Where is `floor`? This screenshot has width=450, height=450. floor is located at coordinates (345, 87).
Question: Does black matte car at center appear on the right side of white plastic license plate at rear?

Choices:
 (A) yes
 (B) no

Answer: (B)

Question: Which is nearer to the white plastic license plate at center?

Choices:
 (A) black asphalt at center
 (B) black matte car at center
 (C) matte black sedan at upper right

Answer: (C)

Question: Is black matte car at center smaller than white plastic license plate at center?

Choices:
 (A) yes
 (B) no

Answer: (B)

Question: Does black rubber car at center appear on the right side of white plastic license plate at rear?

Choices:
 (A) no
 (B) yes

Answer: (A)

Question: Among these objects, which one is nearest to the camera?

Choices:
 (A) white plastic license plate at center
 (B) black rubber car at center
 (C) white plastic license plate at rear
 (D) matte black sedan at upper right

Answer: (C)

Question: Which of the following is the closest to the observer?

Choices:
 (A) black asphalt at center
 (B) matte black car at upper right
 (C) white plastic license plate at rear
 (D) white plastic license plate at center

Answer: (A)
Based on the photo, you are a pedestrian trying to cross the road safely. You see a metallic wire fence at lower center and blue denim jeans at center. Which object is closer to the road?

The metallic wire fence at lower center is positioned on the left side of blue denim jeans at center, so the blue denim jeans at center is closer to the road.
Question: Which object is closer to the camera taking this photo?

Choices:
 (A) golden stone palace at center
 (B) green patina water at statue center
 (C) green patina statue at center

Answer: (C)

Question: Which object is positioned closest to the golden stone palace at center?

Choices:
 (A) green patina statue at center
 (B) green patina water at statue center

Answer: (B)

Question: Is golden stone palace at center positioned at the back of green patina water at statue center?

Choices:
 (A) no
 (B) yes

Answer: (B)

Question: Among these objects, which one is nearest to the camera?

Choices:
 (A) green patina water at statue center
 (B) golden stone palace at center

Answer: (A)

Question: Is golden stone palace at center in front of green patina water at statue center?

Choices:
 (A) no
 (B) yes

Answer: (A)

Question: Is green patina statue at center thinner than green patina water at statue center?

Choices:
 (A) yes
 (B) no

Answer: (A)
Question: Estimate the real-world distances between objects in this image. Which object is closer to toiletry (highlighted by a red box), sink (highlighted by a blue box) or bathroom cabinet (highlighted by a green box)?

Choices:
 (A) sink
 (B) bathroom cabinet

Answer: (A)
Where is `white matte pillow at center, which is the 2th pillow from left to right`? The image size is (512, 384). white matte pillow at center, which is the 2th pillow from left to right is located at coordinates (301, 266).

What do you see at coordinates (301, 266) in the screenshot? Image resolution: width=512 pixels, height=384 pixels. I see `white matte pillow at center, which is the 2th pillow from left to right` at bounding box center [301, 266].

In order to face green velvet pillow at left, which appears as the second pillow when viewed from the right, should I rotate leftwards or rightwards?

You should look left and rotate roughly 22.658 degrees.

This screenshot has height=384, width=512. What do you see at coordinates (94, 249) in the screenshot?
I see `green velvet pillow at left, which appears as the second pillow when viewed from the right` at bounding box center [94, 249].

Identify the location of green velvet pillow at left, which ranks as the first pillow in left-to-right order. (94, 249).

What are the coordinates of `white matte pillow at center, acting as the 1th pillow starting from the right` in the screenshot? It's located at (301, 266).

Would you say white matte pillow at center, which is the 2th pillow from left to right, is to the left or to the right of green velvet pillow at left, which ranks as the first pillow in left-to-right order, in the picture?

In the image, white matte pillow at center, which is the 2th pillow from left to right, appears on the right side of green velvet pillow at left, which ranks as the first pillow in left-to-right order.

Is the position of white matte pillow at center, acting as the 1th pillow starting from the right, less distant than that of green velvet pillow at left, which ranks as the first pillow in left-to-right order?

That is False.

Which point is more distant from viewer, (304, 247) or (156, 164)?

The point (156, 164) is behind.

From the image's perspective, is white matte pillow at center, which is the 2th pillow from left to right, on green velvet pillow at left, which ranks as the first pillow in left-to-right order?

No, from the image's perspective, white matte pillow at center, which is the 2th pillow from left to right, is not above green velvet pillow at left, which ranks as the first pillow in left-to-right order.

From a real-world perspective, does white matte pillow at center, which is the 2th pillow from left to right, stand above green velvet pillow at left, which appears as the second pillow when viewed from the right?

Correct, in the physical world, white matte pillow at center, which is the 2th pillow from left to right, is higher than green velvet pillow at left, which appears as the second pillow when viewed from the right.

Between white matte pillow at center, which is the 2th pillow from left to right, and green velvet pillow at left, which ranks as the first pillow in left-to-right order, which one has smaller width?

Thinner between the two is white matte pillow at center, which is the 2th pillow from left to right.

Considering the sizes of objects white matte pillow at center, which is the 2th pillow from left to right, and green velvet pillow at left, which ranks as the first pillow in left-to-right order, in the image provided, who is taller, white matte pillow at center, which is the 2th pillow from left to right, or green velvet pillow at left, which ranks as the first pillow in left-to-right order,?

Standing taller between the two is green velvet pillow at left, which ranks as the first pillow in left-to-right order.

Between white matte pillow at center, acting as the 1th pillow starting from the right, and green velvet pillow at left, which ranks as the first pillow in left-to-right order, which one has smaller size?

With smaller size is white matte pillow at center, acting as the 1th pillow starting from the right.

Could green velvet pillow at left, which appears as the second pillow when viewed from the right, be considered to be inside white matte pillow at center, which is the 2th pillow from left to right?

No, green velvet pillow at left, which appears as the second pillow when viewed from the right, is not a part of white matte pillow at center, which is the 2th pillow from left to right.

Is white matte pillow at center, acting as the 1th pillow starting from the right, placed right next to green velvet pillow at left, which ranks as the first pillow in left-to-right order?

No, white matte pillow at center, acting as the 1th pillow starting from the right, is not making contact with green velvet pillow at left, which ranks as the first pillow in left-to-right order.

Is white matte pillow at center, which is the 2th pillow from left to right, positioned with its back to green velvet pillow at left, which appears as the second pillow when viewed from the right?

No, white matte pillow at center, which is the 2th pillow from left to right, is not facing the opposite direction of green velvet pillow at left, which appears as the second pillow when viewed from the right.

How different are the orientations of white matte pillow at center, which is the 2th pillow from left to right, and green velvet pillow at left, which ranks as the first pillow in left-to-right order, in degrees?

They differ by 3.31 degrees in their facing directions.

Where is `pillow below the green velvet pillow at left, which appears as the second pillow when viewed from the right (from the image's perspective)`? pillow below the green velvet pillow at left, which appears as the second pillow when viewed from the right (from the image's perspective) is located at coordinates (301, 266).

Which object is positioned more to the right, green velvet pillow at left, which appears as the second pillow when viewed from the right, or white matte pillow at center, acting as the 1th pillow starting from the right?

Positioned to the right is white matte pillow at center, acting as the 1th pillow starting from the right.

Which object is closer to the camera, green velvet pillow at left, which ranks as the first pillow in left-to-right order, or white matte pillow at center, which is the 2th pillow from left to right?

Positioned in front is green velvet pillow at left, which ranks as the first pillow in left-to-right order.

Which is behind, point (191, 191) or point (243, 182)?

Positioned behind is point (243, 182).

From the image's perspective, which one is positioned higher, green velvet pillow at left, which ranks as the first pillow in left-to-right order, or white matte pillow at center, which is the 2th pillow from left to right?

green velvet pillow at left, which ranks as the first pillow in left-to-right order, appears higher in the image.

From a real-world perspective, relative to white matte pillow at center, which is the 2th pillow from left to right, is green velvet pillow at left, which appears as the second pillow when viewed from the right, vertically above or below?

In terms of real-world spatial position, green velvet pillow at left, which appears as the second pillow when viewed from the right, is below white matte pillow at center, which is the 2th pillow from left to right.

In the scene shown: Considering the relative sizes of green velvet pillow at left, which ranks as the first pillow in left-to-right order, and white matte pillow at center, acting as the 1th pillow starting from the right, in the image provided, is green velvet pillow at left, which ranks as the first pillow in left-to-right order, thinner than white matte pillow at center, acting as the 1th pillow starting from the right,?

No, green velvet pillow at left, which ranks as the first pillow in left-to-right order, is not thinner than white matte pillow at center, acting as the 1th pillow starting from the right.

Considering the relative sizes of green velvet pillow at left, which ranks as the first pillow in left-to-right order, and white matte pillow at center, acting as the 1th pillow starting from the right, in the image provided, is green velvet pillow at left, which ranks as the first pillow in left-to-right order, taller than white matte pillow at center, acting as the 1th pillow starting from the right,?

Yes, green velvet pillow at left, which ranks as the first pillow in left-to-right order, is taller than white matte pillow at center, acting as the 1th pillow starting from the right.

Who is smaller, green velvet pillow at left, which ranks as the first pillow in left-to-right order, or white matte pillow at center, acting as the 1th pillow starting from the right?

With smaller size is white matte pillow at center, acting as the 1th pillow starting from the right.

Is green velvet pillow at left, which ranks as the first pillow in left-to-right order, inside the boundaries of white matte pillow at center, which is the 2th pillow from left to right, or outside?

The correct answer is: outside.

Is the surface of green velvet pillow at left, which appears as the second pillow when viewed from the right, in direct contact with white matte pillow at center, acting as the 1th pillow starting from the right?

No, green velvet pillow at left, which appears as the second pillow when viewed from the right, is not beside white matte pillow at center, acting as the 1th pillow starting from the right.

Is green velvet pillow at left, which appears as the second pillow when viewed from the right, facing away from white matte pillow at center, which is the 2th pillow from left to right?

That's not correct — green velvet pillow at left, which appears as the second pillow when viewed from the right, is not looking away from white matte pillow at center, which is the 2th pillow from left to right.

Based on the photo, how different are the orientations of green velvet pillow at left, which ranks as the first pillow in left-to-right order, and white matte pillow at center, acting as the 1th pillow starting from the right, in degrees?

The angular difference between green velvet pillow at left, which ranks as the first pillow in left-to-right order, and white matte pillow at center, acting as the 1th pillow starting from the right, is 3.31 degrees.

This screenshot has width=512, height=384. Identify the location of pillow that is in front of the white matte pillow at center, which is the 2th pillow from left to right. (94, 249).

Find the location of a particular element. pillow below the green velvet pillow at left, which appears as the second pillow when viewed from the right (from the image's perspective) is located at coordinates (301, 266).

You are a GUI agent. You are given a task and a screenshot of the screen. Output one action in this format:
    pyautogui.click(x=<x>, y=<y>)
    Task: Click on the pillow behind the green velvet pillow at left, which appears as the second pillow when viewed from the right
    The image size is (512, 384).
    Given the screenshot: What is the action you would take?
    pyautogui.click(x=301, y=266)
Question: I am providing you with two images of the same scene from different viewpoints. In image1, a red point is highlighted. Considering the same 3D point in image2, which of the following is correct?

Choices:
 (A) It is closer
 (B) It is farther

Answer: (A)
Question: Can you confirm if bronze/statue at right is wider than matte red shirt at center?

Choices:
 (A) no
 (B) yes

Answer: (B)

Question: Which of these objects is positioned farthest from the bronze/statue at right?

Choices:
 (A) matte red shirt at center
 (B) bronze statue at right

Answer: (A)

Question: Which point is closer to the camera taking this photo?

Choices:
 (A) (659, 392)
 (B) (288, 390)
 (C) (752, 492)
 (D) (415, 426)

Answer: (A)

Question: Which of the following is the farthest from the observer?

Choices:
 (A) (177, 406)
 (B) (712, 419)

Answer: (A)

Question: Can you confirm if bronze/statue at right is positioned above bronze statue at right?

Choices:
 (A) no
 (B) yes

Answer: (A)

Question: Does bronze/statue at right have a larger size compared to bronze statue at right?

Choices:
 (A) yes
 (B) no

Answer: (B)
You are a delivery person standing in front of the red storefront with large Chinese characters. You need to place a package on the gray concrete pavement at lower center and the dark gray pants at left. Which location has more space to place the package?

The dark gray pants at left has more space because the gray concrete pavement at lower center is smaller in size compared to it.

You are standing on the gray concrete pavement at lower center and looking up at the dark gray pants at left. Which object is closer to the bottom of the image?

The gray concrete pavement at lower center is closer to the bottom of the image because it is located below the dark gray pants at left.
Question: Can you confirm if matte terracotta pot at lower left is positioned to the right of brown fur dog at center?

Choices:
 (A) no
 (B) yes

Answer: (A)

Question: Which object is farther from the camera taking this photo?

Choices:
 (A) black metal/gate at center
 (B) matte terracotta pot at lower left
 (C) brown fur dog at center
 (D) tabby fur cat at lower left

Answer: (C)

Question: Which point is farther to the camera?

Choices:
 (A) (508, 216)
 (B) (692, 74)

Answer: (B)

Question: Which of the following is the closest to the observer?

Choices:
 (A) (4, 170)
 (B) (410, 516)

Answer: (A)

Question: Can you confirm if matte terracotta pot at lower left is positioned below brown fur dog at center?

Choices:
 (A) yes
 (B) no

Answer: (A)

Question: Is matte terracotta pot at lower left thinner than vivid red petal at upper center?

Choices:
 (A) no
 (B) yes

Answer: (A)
——
__Exercise instructions__:
Arrange the rows above as a Markdown table with the columns "No." and "Row", starting at the line that contains "What do you see at coordinates (301, 266)" and ending at the line that contains "In order to", with blank lines omitted.

__Expected answer__:
| No. | Row |
|---|---|
| 1 | What do you see at coordinates (301, 266) in the screenshot? Image resolution: width=512 pixels, height=384 pixels. I see `white matte pillow at center, which is the 2th pillow from left to right` at bounding box center [301, 266]. |
| 2 | In order to face green velvet pillow at left, which appears as the second pillow when viewed from the right, should I rotate leftwards or rightwards? |